━━━━━ Exercise input ━━━━━

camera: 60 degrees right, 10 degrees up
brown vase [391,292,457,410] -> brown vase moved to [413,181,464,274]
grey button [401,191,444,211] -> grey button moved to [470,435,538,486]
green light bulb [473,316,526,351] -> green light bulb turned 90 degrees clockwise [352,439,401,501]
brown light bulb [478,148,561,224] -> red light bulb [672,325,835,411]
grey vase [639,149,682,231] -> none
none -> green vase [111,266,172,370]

━━━━━
━━━━━ Exercise input ━━━━━

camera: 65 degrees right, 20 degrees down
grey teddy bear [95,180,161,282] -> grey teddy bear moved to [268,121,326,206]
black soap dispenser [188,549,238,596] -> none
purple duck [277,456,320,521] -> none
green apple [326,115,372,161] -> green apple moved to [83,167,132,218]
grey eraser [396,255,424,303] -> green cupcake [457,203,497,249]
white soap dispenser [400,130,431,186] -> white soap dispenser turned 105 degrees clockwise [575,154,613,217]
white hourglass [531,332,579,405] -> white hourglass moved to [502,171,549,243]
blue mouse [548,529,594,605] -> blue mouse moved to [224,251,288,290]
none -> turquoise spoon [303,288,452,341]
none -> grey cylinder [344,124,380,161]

━━━━━

(Work to complete): All lines in the records that contain "degrees" are to be copied and returned.

(Written answer):
camera: 60 degrees right, 10 degrees up
green light bulb [473,316,526,351] -> green light bulb turned 90 degrees clockwise [352,439,401,501]
camera: 65 degrees right, 20 degrees down
white soap dispenser [400,130,431,186] -> white soap dispenser turned 105 degrees clockwise [575,154,613,217]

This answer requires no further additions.